Shape state transition data:
____

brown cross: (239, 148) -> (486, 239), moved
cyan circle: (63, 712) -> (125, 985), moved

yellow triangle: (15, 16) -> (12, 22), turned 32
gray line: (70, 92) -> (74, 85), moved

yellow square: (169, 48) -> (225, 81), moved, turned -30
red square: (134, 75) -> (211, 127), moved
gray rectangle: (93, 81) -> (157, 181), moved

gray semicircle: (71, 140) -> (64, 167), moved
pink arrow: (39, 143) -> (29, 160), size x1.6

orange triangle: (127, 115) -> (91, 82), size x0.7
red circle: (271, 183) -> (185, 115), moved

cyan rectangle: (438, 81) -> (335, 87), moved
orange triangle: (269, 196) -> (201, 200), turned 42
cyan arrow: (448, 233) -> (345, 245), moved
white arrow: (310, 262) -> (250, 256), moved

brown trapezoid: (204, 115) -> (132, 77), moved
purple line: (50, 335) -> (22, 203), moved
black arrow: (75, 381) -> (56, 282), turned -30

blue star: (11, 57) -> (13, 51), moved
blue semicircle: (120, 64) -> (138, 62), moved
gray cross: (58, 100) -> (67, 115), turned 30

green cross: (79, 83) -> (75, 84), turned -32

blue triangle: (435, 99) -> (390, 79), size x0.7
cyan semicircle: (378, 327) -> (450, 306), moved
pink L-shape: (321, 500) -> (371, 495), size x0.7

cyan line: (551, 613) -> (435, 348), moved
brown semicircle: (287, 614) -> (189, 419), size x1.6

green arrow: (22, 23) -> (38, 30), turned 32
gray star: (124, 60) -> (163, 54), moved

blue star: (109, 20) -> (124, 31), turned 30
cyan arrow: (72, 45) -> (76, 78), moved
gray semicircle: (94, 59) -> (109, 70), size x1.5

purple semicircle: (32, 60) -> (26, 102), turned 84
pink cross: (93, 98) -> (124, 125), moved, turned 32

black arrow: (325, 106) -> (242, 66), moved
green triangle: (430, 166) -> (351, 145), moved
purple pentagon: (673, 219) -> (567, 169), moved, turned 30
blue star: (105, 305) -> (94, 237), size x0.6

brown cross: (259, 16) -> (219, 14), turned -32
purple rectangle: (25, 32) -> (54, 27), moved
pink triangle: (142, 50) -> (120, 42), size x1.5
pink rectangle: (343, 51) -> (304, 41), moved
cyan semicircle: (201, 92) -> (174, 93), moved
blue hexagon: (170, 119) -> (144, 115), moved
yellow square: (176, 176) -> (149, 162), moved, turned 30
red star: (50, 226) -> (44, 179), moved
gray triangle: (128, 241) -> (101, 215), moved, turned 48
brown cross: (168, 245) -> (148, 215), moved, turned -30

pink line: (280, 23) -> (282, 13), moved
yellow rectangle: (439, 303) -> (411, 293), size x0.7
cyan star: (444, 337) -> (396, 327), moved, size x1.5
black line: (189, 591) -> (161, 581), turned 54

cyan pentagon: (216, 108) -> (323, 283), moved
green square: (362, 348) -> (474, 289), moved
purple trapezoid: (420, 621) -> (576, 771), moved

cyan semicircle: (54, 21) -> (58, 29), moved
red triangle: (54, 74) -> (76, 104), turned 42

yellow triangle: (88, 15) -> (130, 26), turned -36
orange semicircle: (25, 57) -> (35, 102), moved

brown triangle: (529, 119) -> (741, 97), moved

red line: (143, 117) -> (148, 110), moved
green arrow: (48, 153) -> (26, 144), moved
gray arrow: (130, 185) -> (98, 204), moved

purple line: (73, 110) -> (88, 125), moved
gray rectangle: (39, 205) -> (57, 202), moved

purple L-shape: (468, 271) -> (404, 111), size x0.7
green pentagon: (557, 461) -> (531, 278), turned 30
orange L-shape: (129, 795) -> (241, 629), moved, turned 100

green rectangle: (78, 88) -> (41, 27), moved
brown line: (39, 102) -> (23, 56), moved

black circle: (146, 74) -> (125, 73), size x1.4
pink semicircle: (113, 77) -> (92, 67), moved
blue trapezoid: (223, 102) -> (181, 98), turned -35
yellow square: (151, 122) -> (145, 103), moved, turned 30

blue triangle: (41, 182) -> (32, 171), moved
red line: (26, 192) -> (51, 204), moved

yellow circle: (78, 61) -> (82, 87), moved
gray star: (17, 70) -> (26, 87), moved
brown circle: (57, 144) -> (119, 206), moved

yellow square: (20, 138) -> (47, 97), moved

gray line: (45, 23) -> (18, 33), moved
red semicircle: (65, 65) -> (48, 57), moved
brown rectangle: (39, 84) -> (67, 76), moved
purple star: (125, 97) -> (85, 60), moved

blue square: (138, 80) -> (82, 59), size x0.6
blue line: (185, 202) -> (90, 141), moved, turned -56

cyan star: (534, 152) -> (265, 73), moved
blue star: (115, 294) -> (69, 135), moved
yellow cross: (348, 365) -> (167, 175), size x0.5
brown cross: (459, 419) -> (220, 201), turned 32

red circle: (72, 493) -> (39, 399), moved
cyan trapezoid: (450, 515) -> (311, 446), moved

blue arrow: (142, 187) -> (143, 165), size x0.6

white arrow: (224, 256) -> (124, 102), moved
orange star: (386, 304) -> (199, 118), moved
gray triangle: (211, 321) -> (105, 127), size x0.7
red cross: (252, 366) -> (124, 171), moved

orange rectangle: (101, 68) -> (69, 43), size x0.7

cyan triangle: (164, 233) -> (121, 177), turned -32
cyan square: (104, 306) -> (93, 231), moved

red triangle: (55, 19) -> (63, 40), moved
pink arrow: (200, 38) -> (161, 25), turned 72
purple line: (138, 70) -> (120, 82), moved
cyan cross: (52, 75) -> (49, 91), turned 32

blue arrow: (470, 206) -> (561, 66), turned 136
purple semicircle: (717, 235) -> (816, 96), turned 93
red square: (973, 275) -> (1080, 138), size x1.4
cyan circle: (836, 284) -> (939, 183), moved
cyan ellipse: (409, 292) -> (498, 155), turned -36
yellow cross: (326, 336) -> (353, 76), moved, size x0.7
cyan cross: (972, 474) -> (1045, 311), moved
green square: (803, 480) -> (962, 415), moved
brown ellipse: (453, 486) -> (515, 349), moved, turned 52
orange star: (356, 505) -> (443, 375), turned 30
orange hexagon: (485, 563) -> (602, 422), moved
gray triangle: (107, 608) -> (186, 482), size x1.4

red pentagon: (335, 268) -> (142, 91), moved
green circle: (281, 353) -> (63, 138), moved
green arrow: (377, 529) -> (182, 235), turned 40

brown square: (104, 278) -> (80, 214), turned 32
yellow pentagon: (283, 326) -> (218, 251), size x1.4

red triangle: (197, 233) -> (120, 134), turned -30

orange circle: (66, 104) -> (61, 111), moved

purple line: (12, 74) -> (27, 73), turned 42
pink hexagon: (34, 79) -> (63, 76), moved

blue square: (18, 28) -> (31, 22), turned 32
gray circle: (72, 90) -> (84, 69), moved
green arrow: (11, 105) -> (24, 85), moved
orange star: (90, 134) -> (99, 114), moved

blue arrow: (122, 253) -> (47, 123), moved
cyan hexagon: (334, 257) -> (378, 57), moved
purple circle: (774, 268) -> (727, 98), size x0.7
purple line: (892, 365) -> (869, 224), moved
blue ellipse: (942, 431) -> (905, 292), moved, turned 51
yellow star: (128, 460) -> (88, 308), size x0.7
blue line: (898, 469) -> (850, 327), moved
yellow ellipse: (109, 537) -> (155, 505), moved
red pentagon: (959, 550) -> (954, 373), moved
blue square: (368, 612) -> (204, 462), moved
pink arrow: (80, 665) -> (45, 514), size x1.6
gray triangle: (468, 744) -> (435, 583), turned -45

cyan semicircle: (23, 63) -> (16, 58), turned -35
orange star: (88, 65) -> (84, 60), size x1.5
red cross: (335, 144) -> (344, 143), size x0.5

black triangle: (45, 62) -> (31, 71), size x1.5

____

Every record must be retyped so that it matches the original exactly.

Task result
brown cross: (239, 148) -> (486, 239), moved
cyan circle: (63, 712) -> (125, 985), moved

yellow triangle: (15, 16) -> (12, 22), turned 32
gray line: (70, 92) -> (74, 85), moved

yellow square: (169, 48) -> (225, 81), moved, turned -30
red square: (134, 75) -> (211, 127), moved
gray rectangle: (93, 81) -> (157, 181), moved

gray semicircle: (71, 140) -> (64, 167), moved
pink arrow: (39, 143) -> (29, 160), size x1.6

orange triangle: (127, 115) -> (91, 82), size x0.7
red circle: (271, 183) -> (185, 115), moved

cyan rectangle: (438, 81) -> (335, 87), moved
orange triangle: (269, 196) -> (201, 200), turned 42
cyan arrow: (448, 233) -> (345, 245), moved
white arrow: (310, 262) -> (250, 256), moved

brown trapezoid: (204, 115) -> (132, 77), moved
purple line: (50, 335) -> (22, 203), moved
black arrow: (75, 381) -> (56, 282), turned -30

blue star: (11, 57) -> (13, 51), moved
blue semicircle: (120, 64) -> (138, 62), moved
gray cross: (58, 100) -> (67, 115), turned 30

green cross: (79, 83) -> (75, 84), turned -32

blue triangle: (435, 99) -> (390, 79), size x0.7
cyan semicircle: (378, 327) -> (450, 306), moved
pink L-shape: (321, 500) -> (371, 495), size x0.7

cyan line: (551, 613) -> (435, 348), moved
brown semicircle: (287, 614) -> (189, 419), size x1.6

green arrow: (22, 23) -> (38, 30), turned 32
gray star: (124, 60) -> (163, 54), moved

blue star: (109, 20) -> (124, 31), turned 30
cyan arrow: (72, 45) -> (76, 78), moved
gray semicircle: (94, 59) -> (109, 70), size x1.5

purple semicircle: (32, 60) -> (26, 102), turned 84
pink cross: (93, 98) -> (124, 125), moved, turned 32

black arrow: (325, 106) -> (242, 66), moved
green triangle: (430, 166) -> (351, 145), moved
purple pentagon: (673, 219) -> (567, 169), moved, turned 30
blue star: (105, 305) -> (94, 237), size x0.6

brown cross: (259, 16) -> (219, 14), turned -32
purple rectangle: (25, 32) -> (54, 27), moved
pink triangle: (142, 50) -> (120, 42), size x1.5
pink rectangle: (343, 51) -> (304, 41), moved
cyan semicircle: (201, 92) -> (174, 93), moved
blue hexagon: (170, 119) -> (144, 115), moved
yellow square: (176, 176) -> (149, 162), moved, turned 30
red star: (50, 226) -> (44, 179), moved
gray triangle: (128, 241) -> (101, 215), moved, turned 48
brown cross: (168, 245) -> (148, 215), moved, turned -30

pink line: (280, 23) -> (282, 13), moved
yellow rectangle: (439, 303) -> (411, 293), size x0.7
cyan star: (444, 337) -> (396, 327), moved, size x1.5
black line: (189, 591) -> (161, 581), turned 54

cyan pentagon: (216, 108) -> (323, 283), moved
green square: (362, 348) -> (474, 289), moved
purple trapezoid: (420, 621) -> (576, 771), moved

cyan semicircle: (54, 21) -> (58, 29), moved
red triangle: (54, 74) -> (76, 104), turned 42

yellow triangle: (88, 15) -> (130, 26), turned -36
orange semicircle: (25, 57) -> (35, 102), moved

brown triangle: (529, 119) -> (741, 97), moved

red line: (143, 117) -> (148, 110), moved
green arrow: (48, 153) -> (26, 144), moved
gray arrow: (130, 185) -> (98, 204), moved

purple line: (73, 110) -> (88, 125), moved
gray rectangle: (39, 205) -> (57, 202), moved

purple L-shape: (468, 271) -> (404, 111), size x0.7
green pentagon: (557, 461) -> (531, 278), turned 30
orange L-shape: (129, 795) -> (241, 629), moved, turned 100

green rectangle: (78, 88) -> (41, 27), moved
brown line: (39, 102) -> (23, 56), moved

black circle: (146, 74) -> (125, 73), size x1.4
pink semicircle: (113, 77) -> (92, 67), moved
blue trapezoid: (223, 102) -> (181, 98), turned -35
yellow square: (151, 122) -> (145, 103), moved, turned 30

blue triangle: (41, 182) -> (32, 171), moved
red line: (26, 192) -> (51, 204), moved

yellow circle: (78, 61) -> (82, 87), moved
gray star: (17, 70) -> (26, 87), moved
brown circle: (57, 144) -> (119, 206), moved

yellow square: (20, 138) -> (47, 97), moved

gray line: (45, 23) -> (18, 33), moved
red semicircle: (65, 65) -> (48, 57), moved
brown rectangle: (39, 84) -> (67, 76), moved
purple star: (125, 97) -> (85, 60), moved

blue square: (138, 80) -> (82, 59), size x0.6
blue line: (185, 202) -> (90, 141), moved, turned -56

cyan star: (534, 152) -> (265, 73), moved
blue star: (115, 294) -> (69, 135), moved
yellow cross: (348, 365) -> (167, 175), size x0.5
brown cross: (459, 419) -> (220, 201), turned 32

red circle: (72, 493) -> (39, 399), moved
cyan trapezoid: (450, 515) -> (311, 446), moved

blue arrow: (142, 187) -> (143, 165), size x0.6

white arrow: (224, 256) -> (124, 102), moved
orange star: (386, 304) -> (199, 118), moved
gray triangle: (211, 321) -> (105, 127), size x0.7
red cross: (252, 366) -> (124, 171), moved

orange rectangle: (101, 68) -> (69, 43), size x0.7

cyan triangle: (164, 233) -> (121, 177), turned -32
cyan square: (104, 306) -> (93, 231), moved

red triangle: (55, 19) -> (63, 40), moved
pink arrow: (200, 38) -> (161, 25), turned 72
purple line: (138, 70) -> (120, 82), moved
cyan cross: (52, 75) -> (49, 91), turned 32

blue arrow: (470, 206) -> (561, 66), turned 136
purple semicircle: (717, 235) -> (816, 96), turned 93
red square: (973, 275) -> (1080, 138), size x1.4
cyan circle: (836, 284) -> (939, 183), moved
cyan ellipse: (409, 292) -> (498, 155), turned -36
yellow cross: (326, 336) -> (353, 76), moved, size x0.7
cyan cross: (972, 474) -> (1045, 311), moved
green square: (803, 480) -> (962, 415), moved
brown ellipse: (453, 486) -> (515, 349), moved, turned 52
orange star: (356, 505) -> (443, 375), turned 30
orange hexagon: (485, 563) -> (602, 422), moved
gray triangle: (107, 608) -> (186, 482), size x1.4

red pentagon: (335, 268) -> (142, 91), moved
green circle: (281, 353) -> (63, 138), moved
green arrow: (377, 529) -> (182, 235), turned 40

brown square: (104, 278) -> (80, 214), turned 32
yellow pentagon: (283, 326) -> (218, 251), size x1.4

red triangle: (197, 233) -> (120, 134), turned -30

orange circle: (66, 104) -> (61, 111), moved

purple line: (12, 74) -> (27, 73), turned 42
pink hexagon: (34, 79) -> (63, 76), moved

blue square: (18, 28) -> (31, 22), turned 32
gray circle: (72, 90) -> (84, 69), moved
green arrow: (11, 105) -> (24, 85), moved
orange star: (90, 134) -> (99, 114), moved

blue arrow: (122, 253) -> (47, 123), moved
cyan hexagon: (334, 257) -> (378, 57), moved
purple circle: (774, 268) -> (727, 98), size x0.7
purple line: (892, 365) -> (869, 224), moved
blue ellipse: (942, 431) -> (905, 292), moved, turned 51
yellow star: (128, 460) -> (88, 308), size x0.7
blue line: (898, 469) -> (850, 327), moved
yellow ellipse: (109, 537) -> (155, 505), moved
red pentagon: (959, 550) -> (954, 373), moved
blue square: (368, 612) -> (204, 462), moved
pink arrow: (80, 665) -> (45, 514), size x1.6
gray triangle: (468, 744) -> (435, 583), turned -45

cyan semicircle: (23, 63) -> (16, 58), turned -35
orange star: (88, 65) -> (84, 60), size x1.5
red cross: (335, 144) -> (344, 143), size x0.5

black triangle: (45, 62) -> (31, 71), size x1.5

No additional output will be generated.